### Work instructions
Starting with the line that contains "R203: 3.3k (+3V3, U202/out)" and stopping after the line that contains "VR201: 50k (GND, VBAT, wiper", return each line below exactly as written, with no others.

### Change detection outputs
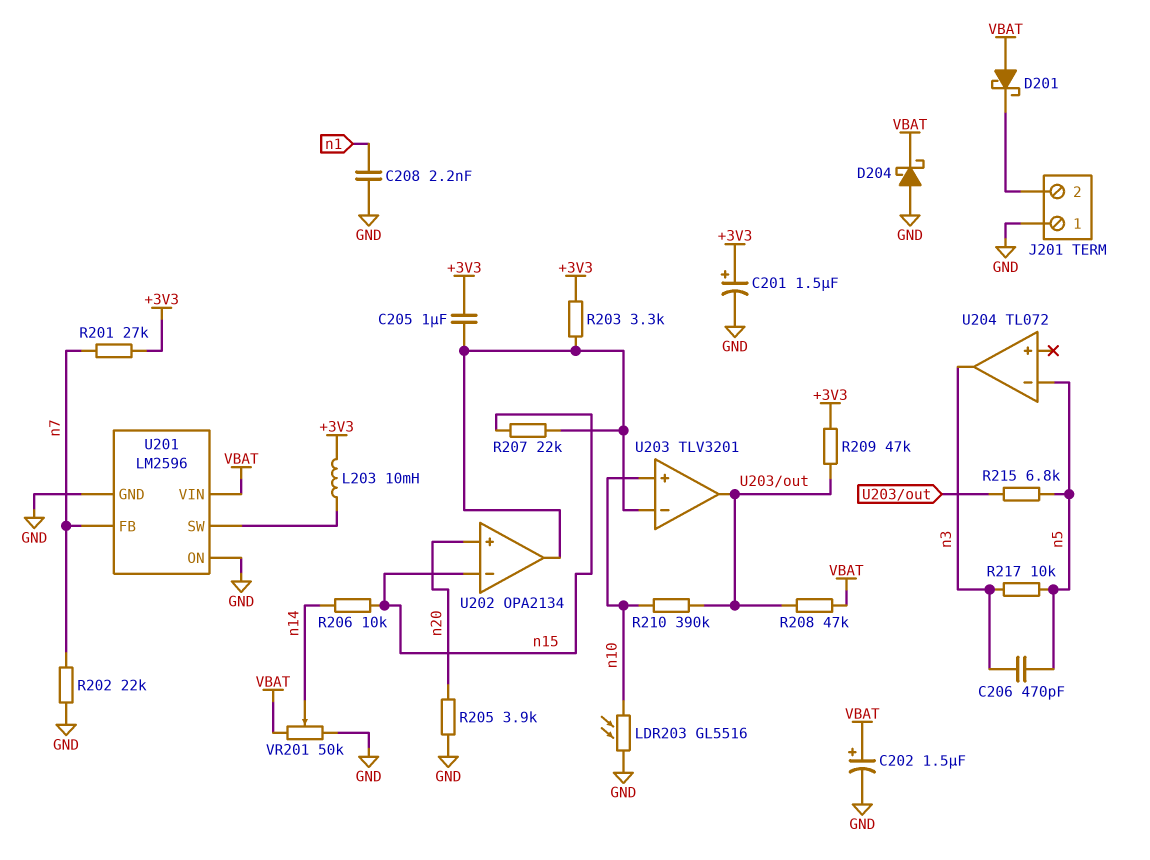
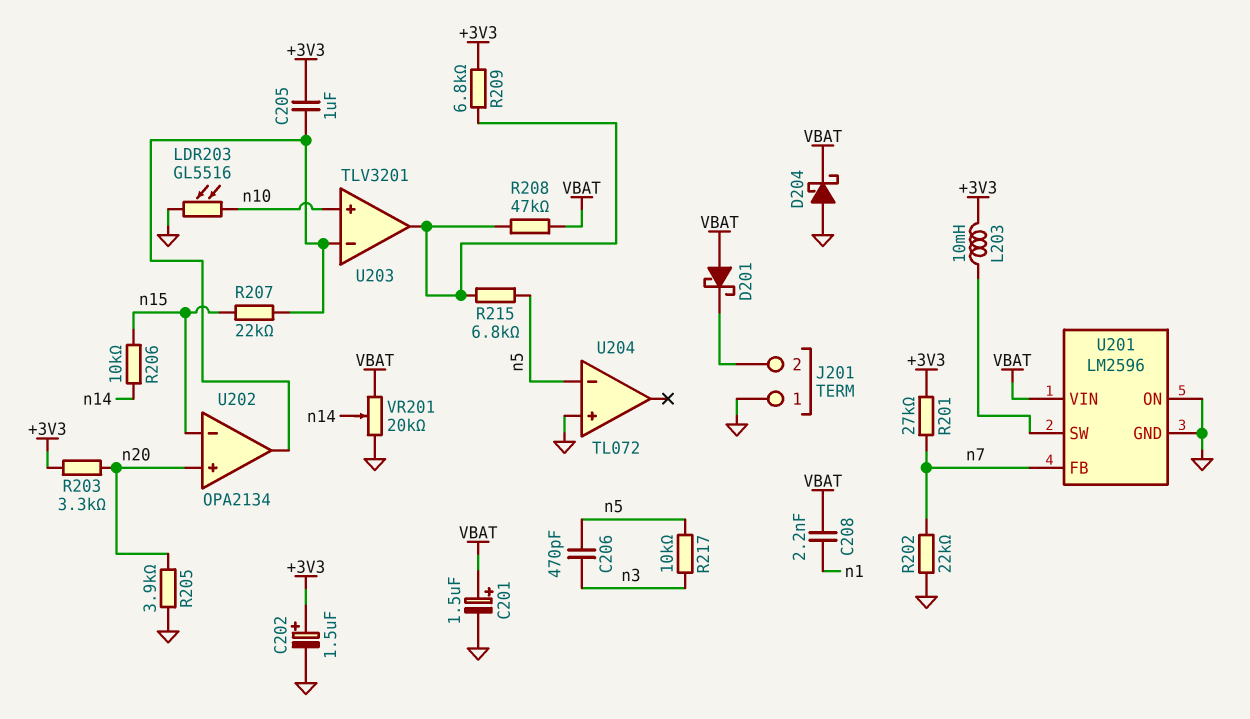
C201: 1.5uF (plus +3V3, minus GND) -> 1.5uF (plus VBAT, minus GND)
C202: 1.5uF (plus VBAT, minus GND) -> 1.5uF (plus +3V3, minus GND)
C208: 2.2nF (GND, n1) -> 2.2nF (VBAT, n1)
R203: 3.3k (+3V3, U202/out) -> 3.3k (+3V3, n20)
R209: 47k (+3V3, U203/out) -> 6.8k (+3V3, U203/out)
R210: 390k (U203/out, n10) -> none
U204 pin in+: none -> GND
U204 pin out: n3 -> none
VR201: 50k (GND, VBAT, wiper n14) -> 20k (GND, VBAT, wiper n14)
...
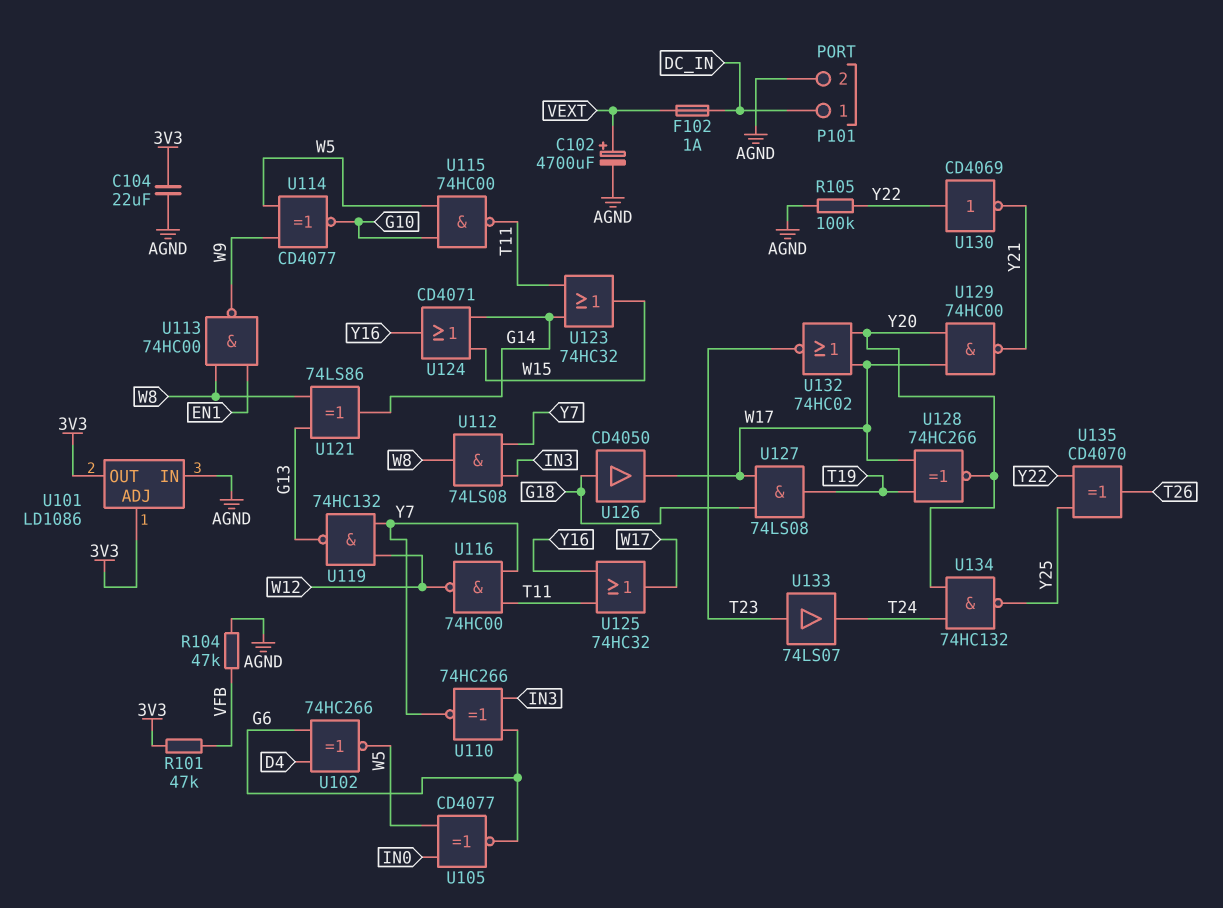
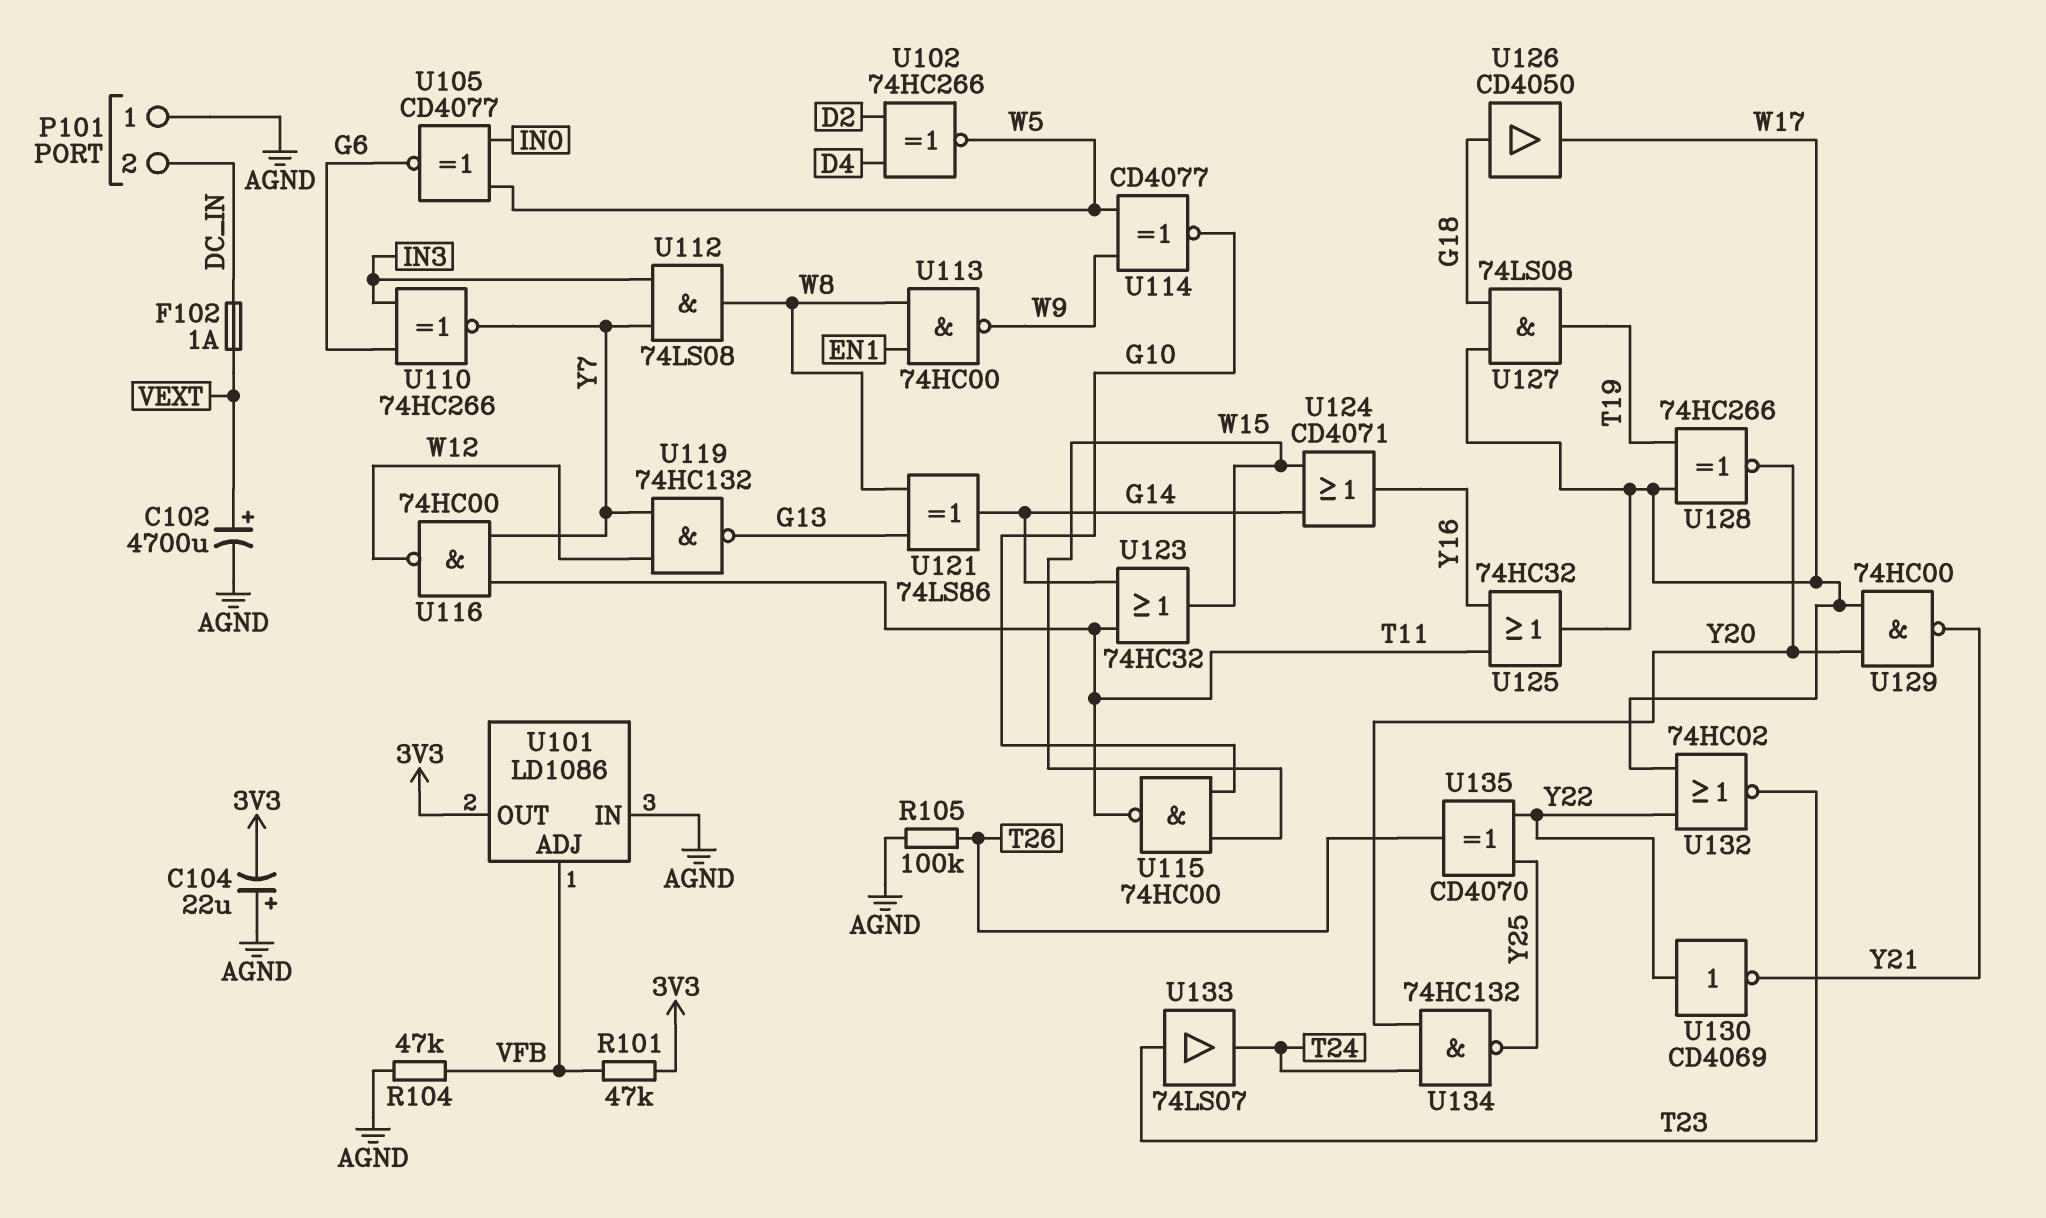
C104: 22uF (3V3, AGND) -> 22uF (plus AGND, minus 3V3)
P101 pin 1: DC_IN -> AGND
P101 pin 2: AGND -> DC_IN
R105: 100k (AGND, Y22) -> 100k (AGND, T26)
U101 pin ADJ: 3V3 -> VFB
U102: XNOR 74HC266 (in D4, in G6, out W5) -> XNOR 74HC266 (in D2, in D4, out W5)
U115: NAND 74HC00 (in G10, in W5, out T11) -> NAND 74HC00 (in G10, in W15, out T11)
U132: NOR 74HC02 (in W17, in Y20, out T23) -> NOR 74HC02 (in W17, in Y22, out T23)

### Answer to this task
R203: 3.3k (+3V3, U202/out) -> 3.3k (+3V3, n20)
R209: 47k (+3V3, U203/out) -> 6.8k (+3V3, U203/out)
R210: 390k (U203/out, n10) -> none
U204 pin in+: none -> GND
U204 pin out: n3 -> none
VR201: 50k (GND, VBAT, wiper n14) -> 20k (GND, VBAT, wiper n14)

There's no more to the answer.